» Recorded information

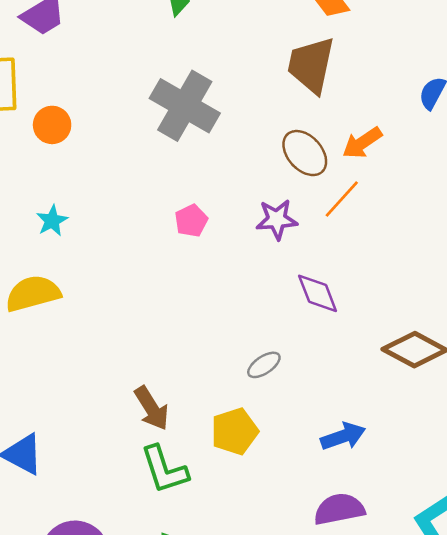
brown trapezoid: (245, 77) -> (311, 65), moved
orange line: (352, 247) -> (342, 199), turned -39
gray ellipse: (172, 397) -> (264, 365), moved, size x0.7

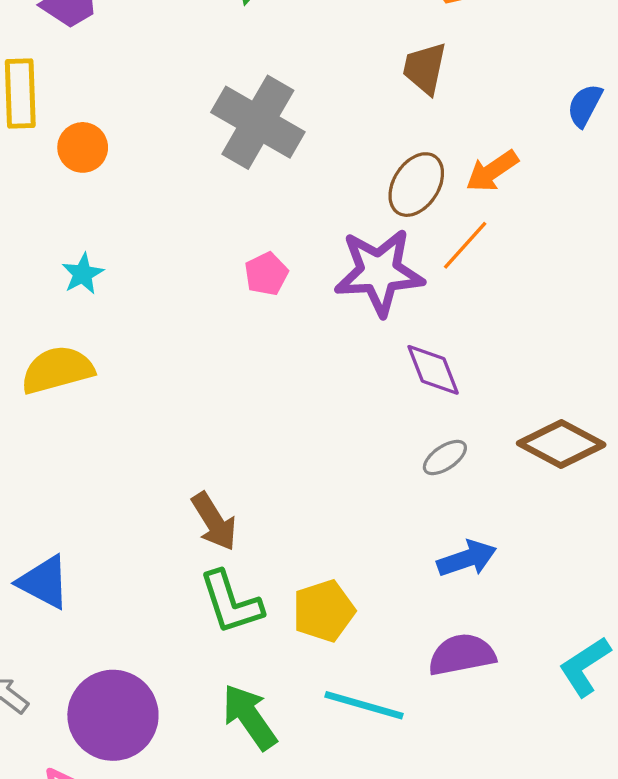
brown trapezoid: (311, 65) -> (425, 68), size x0.7
brown ellipse: (305, 153) -> (416, 185), turned 75
purple star: (277, 219) -> (379, 272), size x1.6
gray ellipse: (264, 365) -> (445, 457), moved
yellow pentagon: (235, 431) -> (324, 611), moved

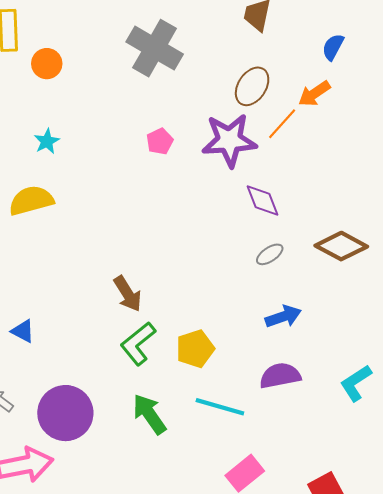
blue semicircle: (585, 105) -> (333, 47), moved
orange arrow: (492, 171) -> (314, 94), moved
blue triangle: (44, 582) -> (23, 331), size x0.7
green L-shape: (231, 602) -> (138, 344), turned 69

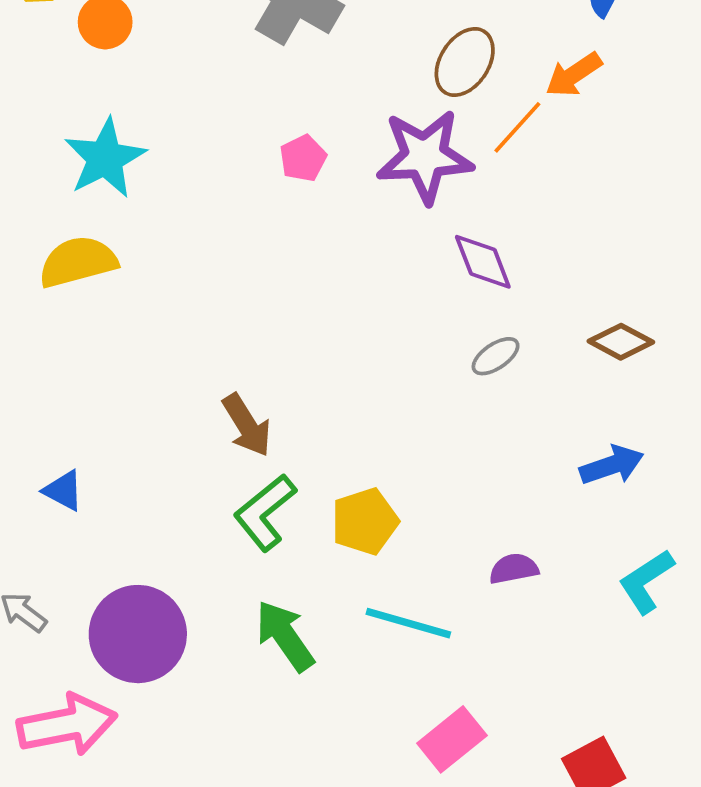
cyan star: (47, 141) -> (105, 158), size x1.8
brown diamond: (341, 246) -> (621, 342), size x0.7
blue arrow: (283, 317) -> (612, 465), moved
purple semicircle: (280, 376) -> (514, 569), size x0.7

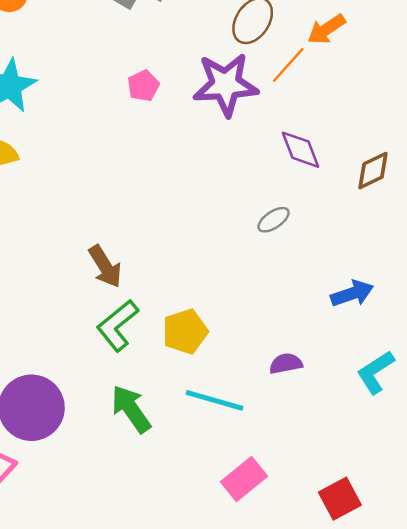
purple diamond: (483, 262) -> (301, 150), moved
brown diamond: (621, 342) -> (373, 171), moved, turned -54

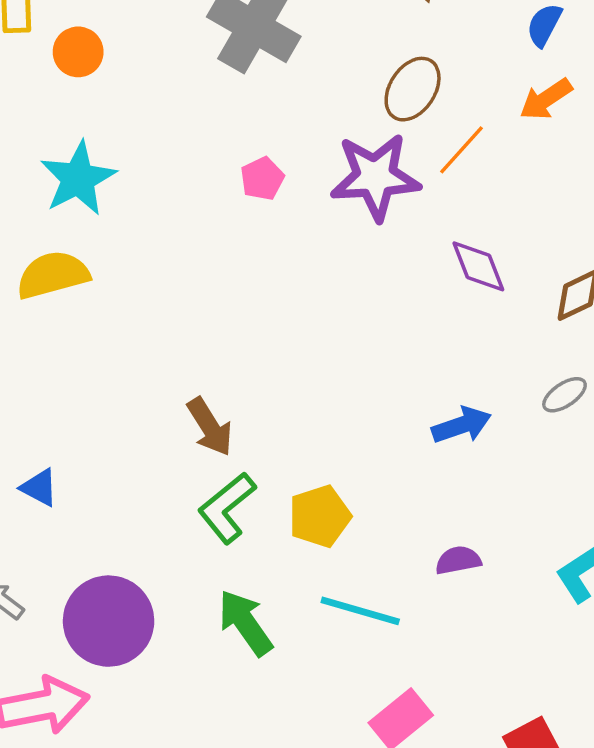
orange arrow: (326, 29) -> (546, 99), moved
gray ellipse: (274, 220) -> (565, 395), moved
blue arrow: (352, 293) -> (461, 425), moved

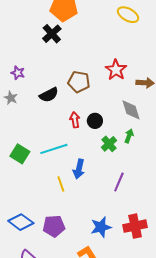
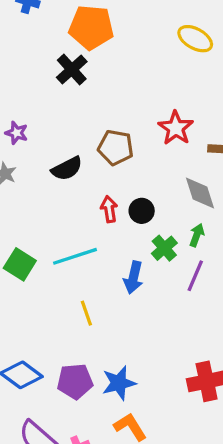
blue arrow: (79, 169) -> (133, 277), moved
purple line: (119, 182) -> (195, 276), moved
blue star: (101, 227) -> (119, 383), moved

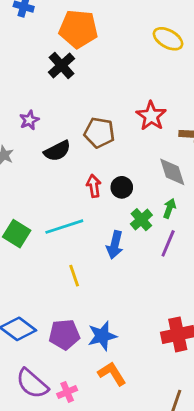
purple star: (17, 133) -> (29, 120), moved, turned 30

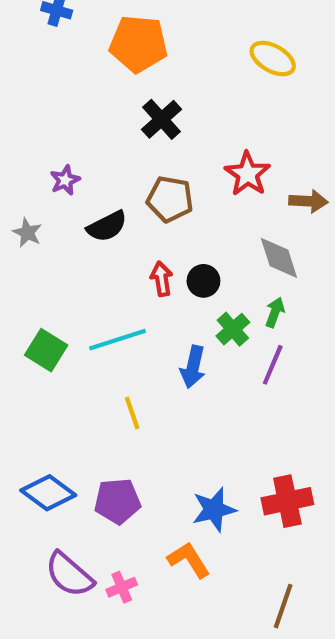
black cross: (62, 65) -> (162, 119), moved
blue star: (102, 336) -> (214, 510), moved

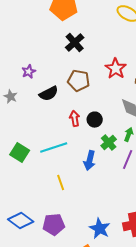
blue star: (214, 510) -> (100, 229), turned -30

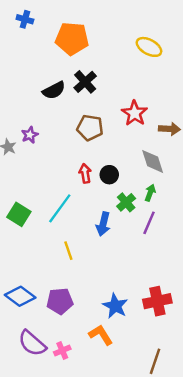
purple star: (29, 72) -> (30, 135), moved
black semicircle: (49, 94) -> (54, 90), moved
cyan line: (54, 148) -> (60, 208), turned -36

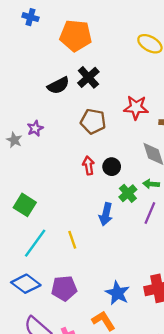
red star: (135, 113) -> (136, 108), turned -30
green arrow: (150, 193) -> (151, 184), turned -105
cyan line: (60, 208) -> (35, 243), moved

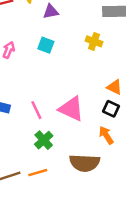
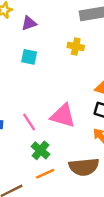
orange line: (38, 173) -> (45, 174), moved

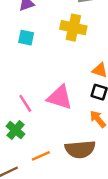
yellow cross: (76, 46) -> (73, 28), size x1.5
green cross: (40, 150) -> (16, 130), moved

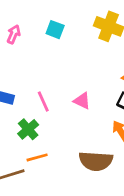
pink triangle: (60, 97) -> (82, 101), size x0.6
orange line: (41, 156) -> (37, 157), moved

» What is needed
All lines from the one containing "purple semicircle: (280, 376)" through the final line of the entries above must be restated word for word, pictures excluded.

» Finished exercise
purple semicircle: (280, 376) -> (514, 569), size x0.7

purple diamond: (483, 262) -> (301, 150), moved
brown diamond: (621, 342) -> (373, 171), moved, turned -54

orange arrow: (326, 29) -> (546, 99), moved
gray ellipse: (274, 220) -> (565, 395), moved
blue arrow: (352, 293) -> (461, 425), moved

blue arrow: (79, 169) -> (133, 277), moved
purple line: (119, 182) -> (195, 276), moved
blue star: (101, 227) -> (119, 383), moved

purple star: (17, 133) -> (29, 120), moved, turned 30

black cross: (62, 65) -> (162, 119), moved
blue star: (102, 336) -> (214, 510), moved

blue star: (214, 510) -> (100, 229), turned -30

purple star: (29, 72) -> (30, 135), moved
black semicircle: (49, 94) -> (54, 90), moved
cyan line: (54, 148) -> (60, 208), turned -36

red star: (135, 113) -> (136, 108), turned -30
green arrow: (150, 193) -> (151, 184), turned -105
cyan line: (60, 208) -> (35, 243), moved

orange line: (38, 173) -> (45, 174), moved

yellow cross: (76, 46) -> (73, 28), size x1.5
green cross: (40, 150) -> (16, 130), moved

pink triangle: (60, 97) -> (82, 101), size x0.6
orange line: (41, 156) -> (37, 157), moved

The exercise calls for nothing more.